▸ **Available records**
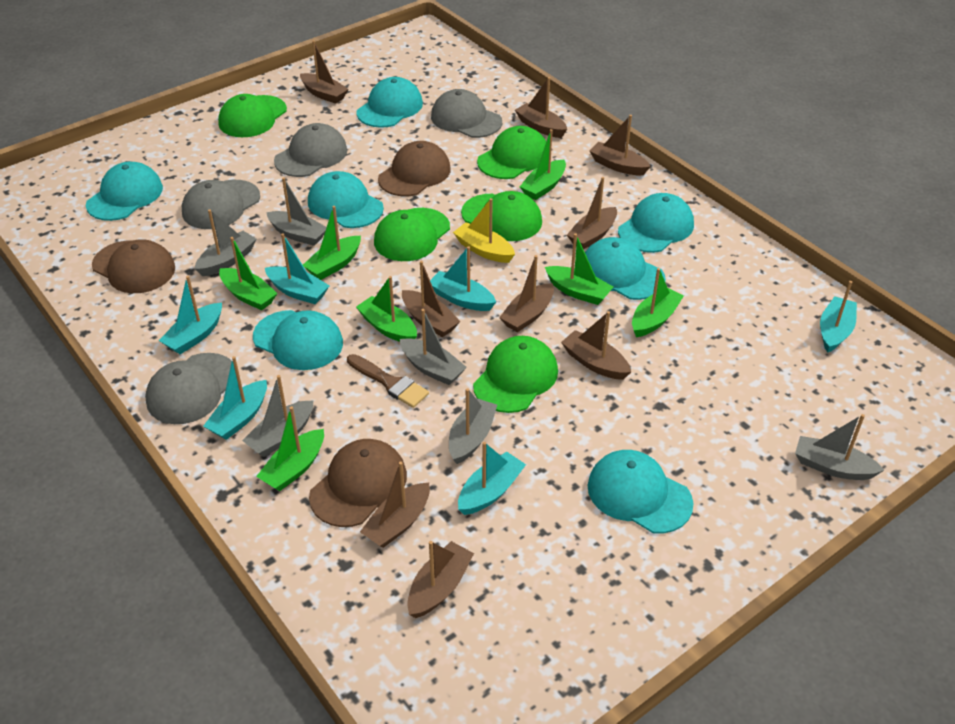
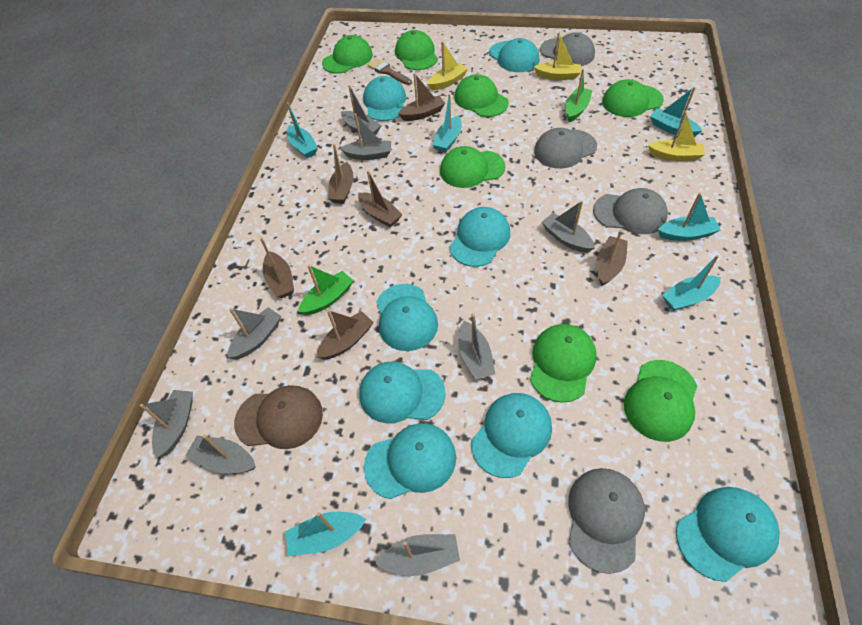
brown boat: 9 -> 6
brown cap: 3 -> 1
green boat: 7 -> 2
green cap: 5 -> 7
grey boat: 6 -> 8
turquoise cap: 7 -> 8
yellow boat: 1 -> 3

▸ **What needs to be done**
Show the lines in the entries above that include the string "boat".

▸ **Written reply**
brown boat: 9 -> 6
green boat: 7 -> 2
grey boat: 6 -> 8
yellow boat: 1 -> 3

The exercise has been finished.